* [What this task involves] Every line in the records below between the one holding "R4: 20k (GND, N009) -> 1.8k (GND, N009)" and the one holding "L2: 150uH (3V3, GND) -> 150uH (GND, N002)", inclusive, is to be set down exactly; all other lines are to be left out.

########################################

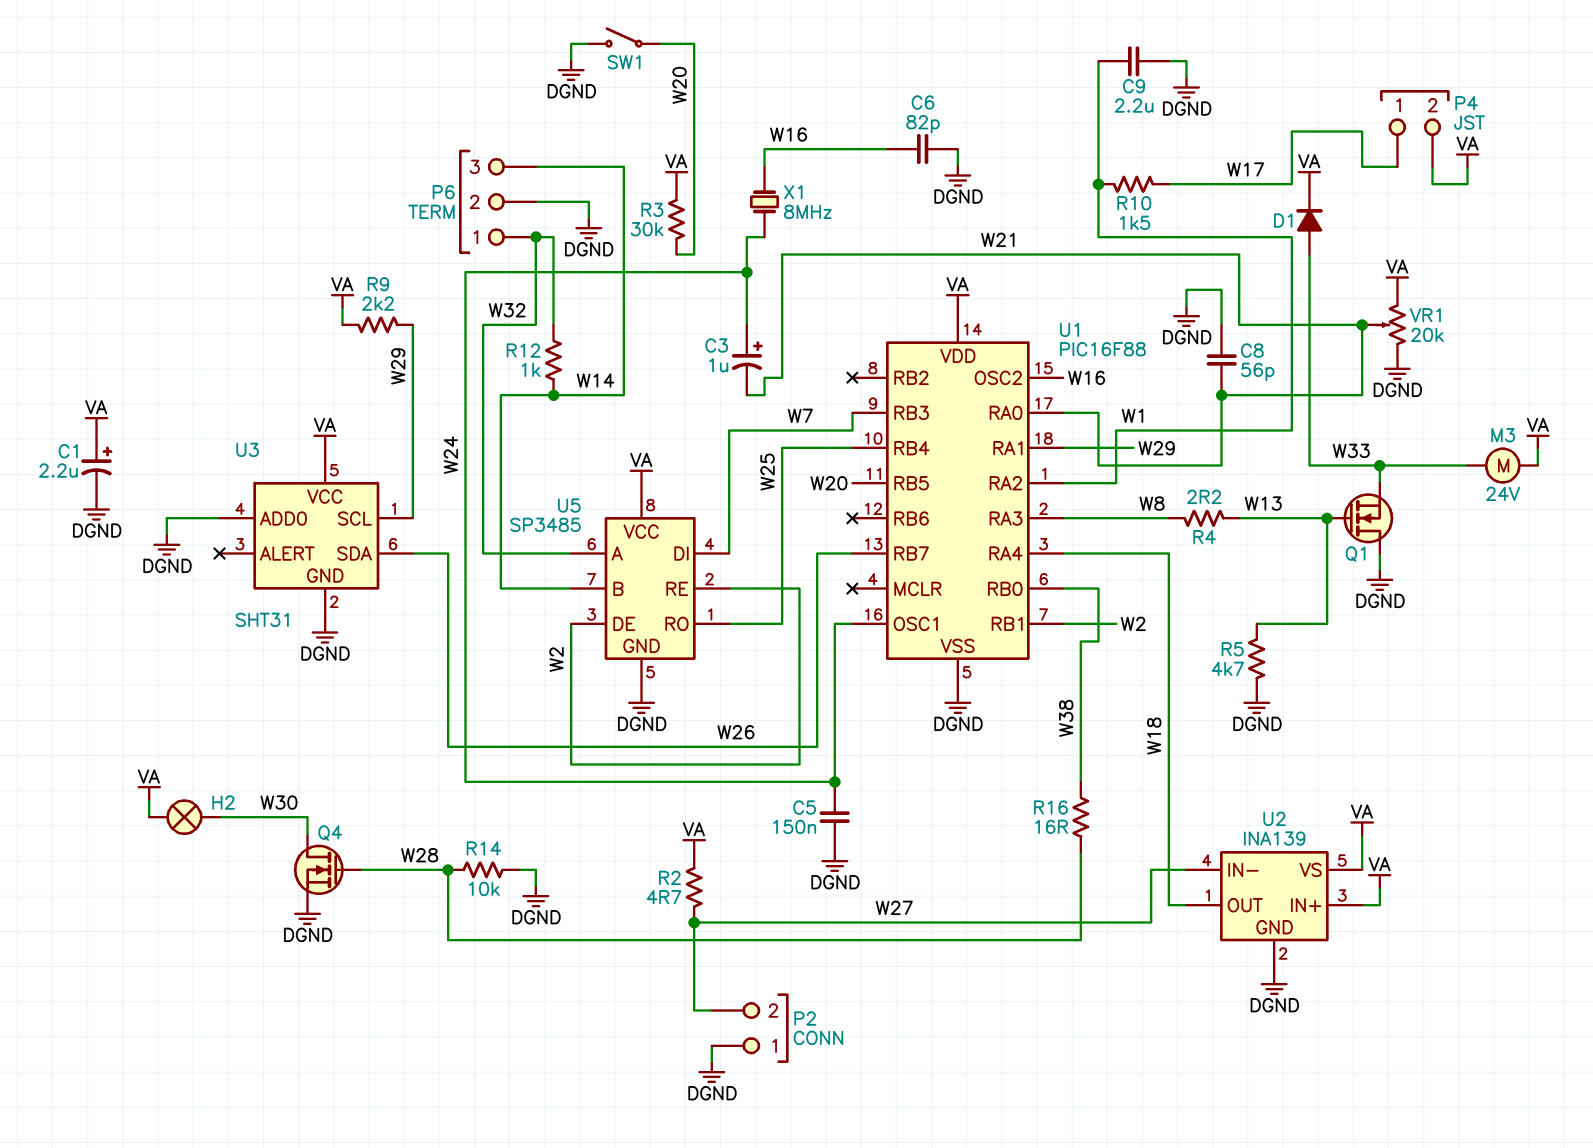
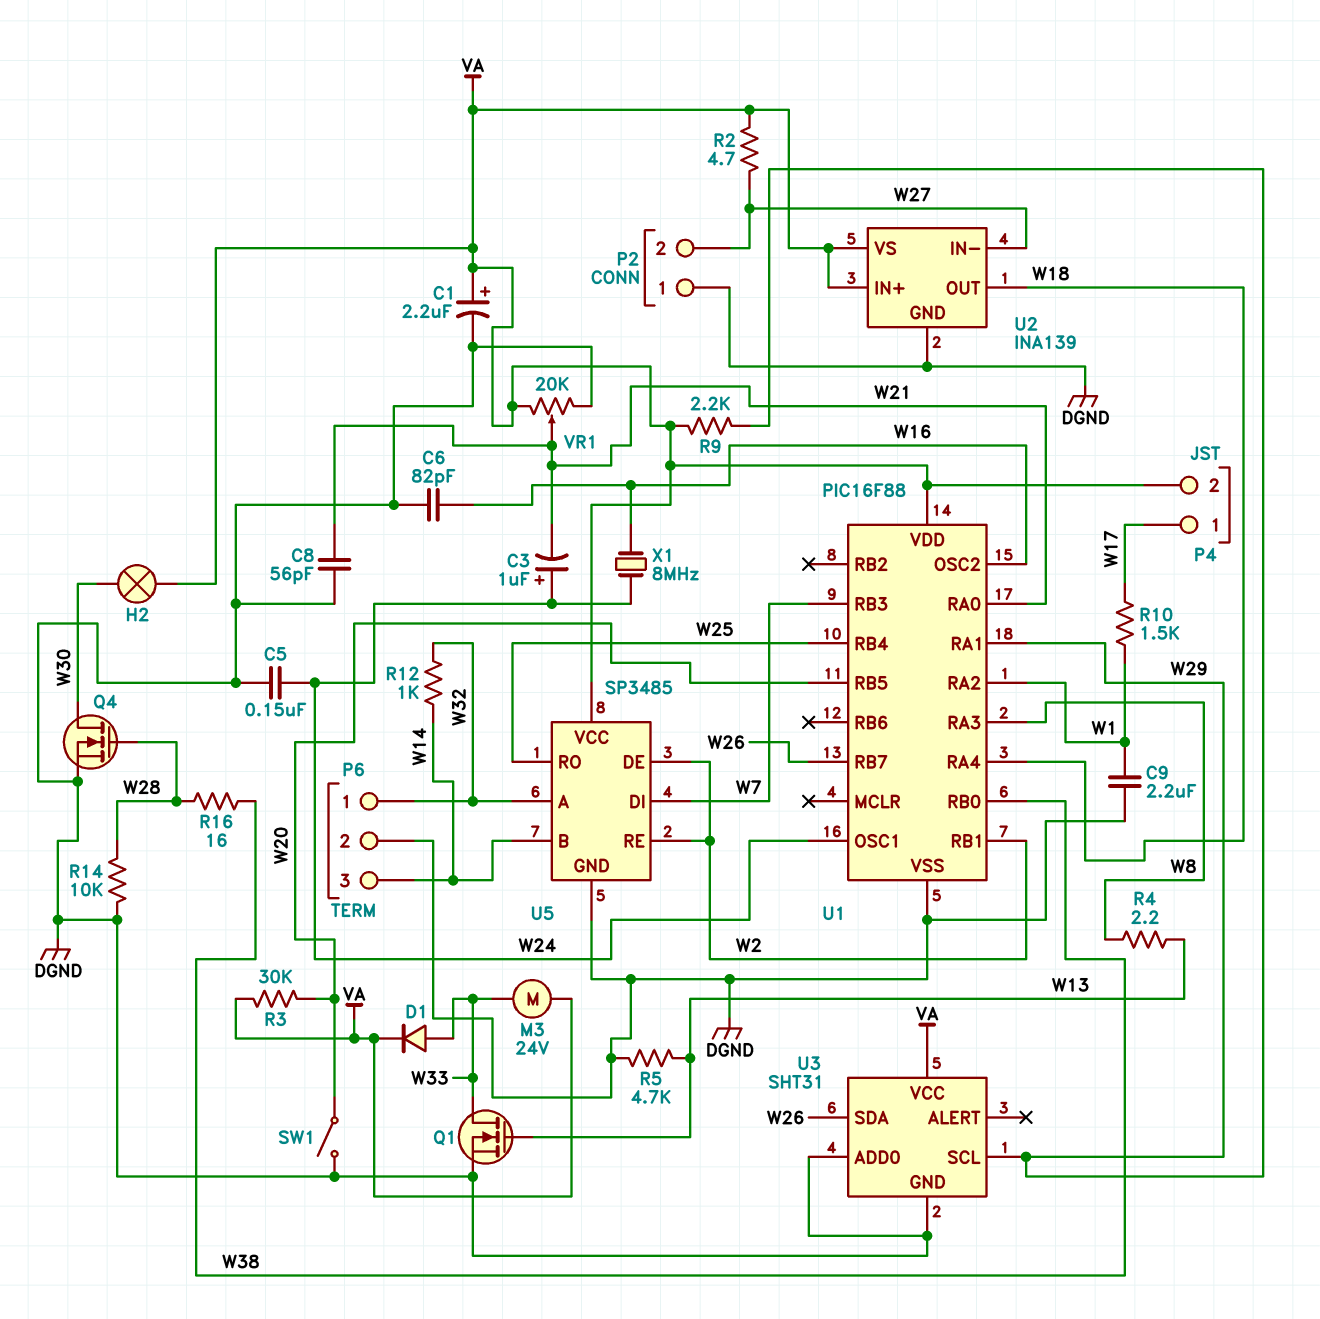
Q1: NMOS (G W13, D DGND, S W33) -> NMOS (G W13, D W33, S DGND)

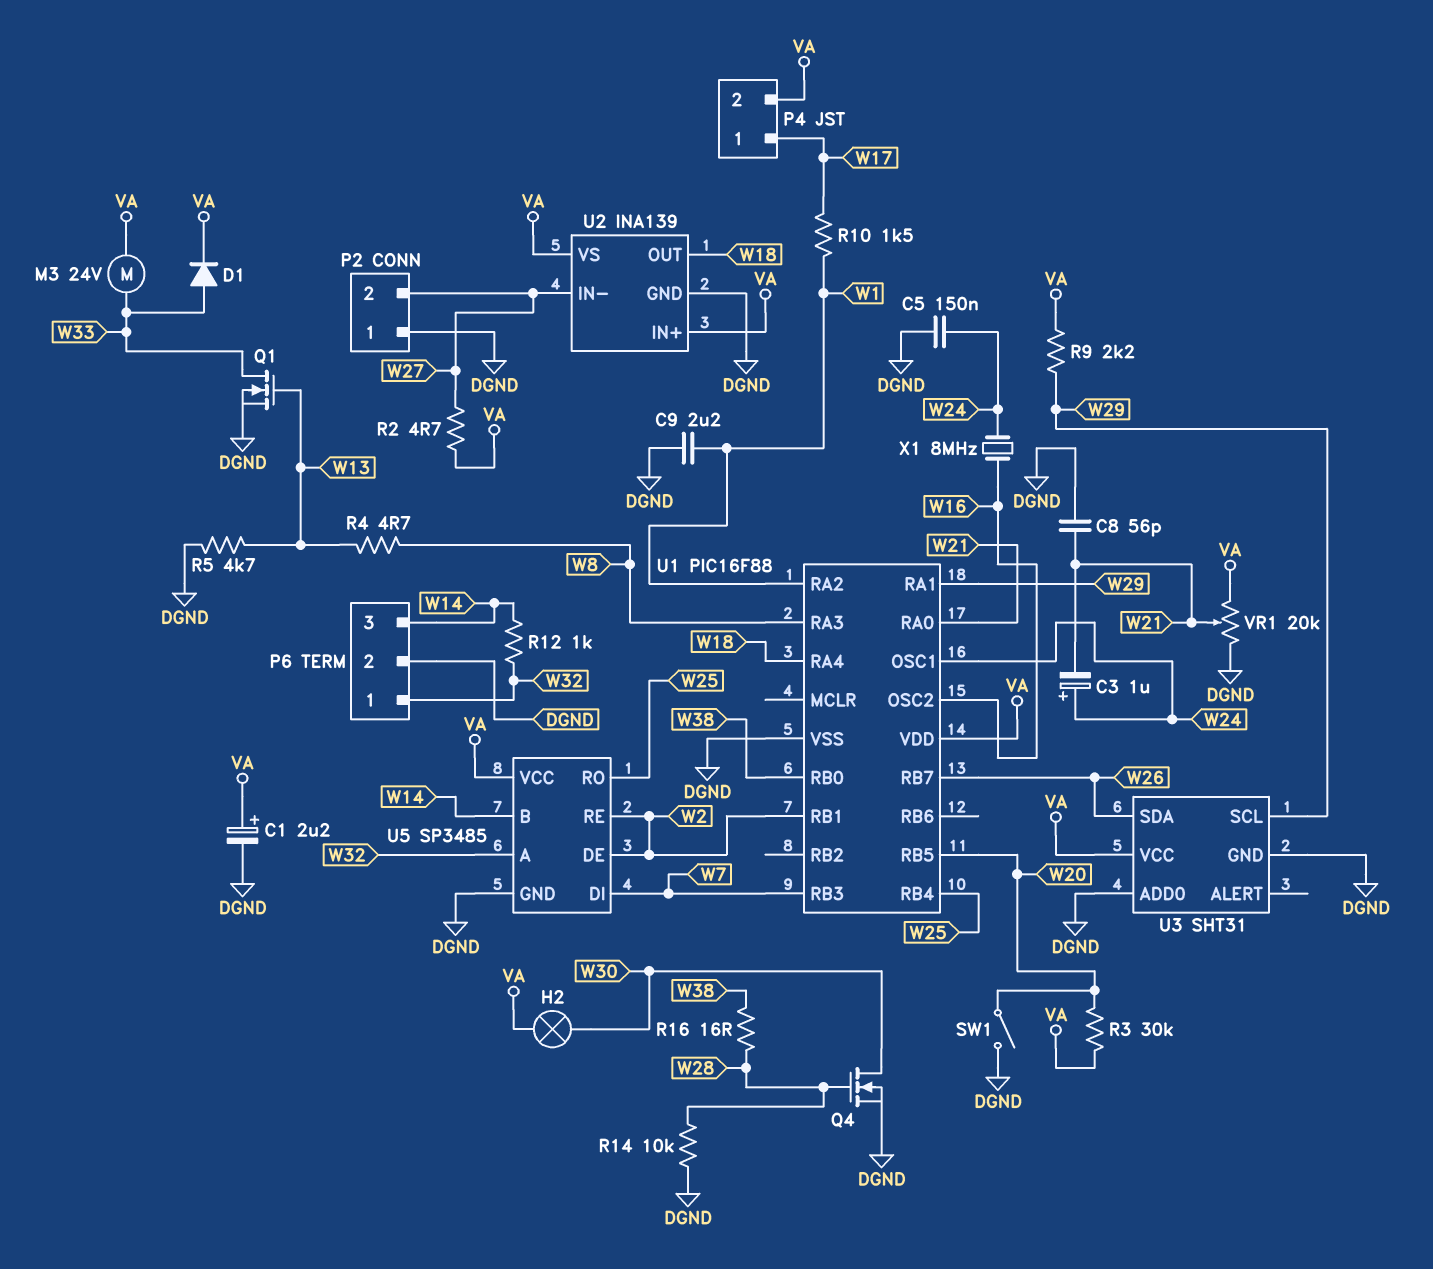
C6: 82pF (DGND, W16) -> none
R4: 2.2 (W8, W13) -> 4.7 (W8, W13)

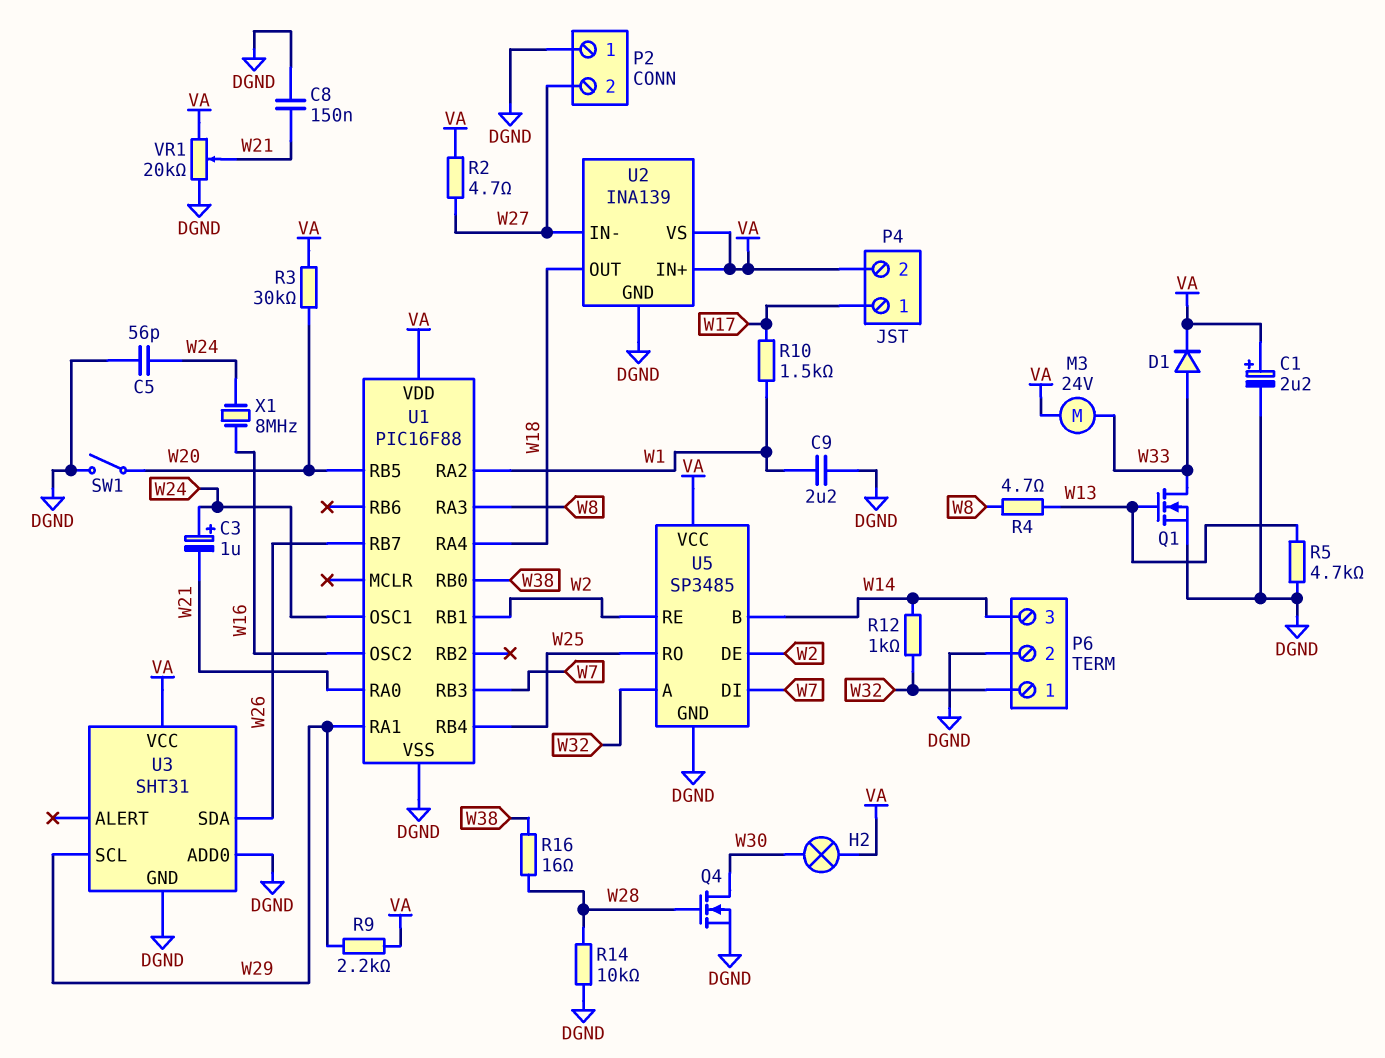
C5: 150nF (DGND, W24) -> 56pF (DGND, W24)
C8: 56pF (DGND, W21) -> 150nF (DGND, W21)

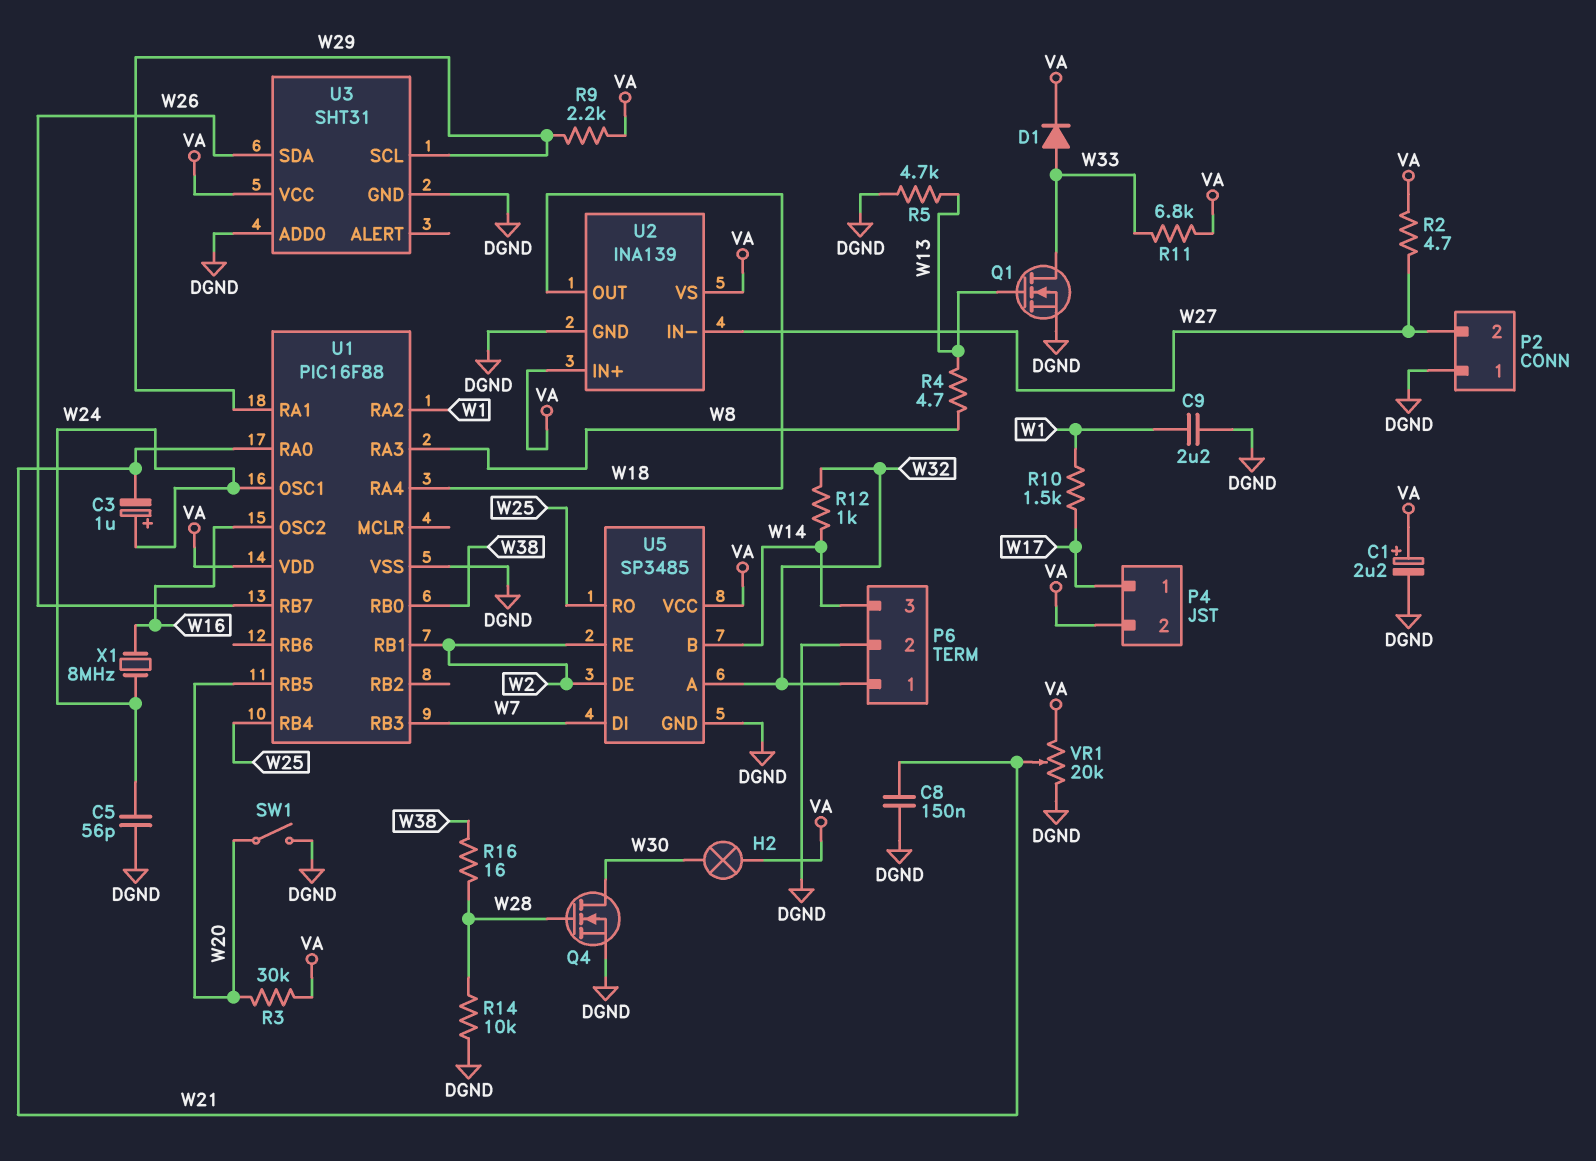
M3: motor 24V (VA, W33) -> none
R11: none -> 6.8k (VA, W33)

########################################

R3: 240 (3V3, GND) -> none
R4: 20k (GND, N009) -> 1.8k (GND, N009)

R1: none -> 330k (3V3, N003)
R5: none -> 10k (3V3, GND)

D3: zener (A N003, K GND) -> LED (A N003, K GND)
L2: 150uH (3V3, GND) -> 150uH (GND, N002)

########################################

* [Answer to this task]
R4: 20k (GND, N009) -> 1.8k (GND, N009)

R1: none -> 330k (3V3, N003)
R5: none -> 10k (3V3, GND)

D3: zener (A N003, K GND) -> LED (A N003, K GND)
L2: 150uH (3V3, GND) -> 150uH (GND, N002)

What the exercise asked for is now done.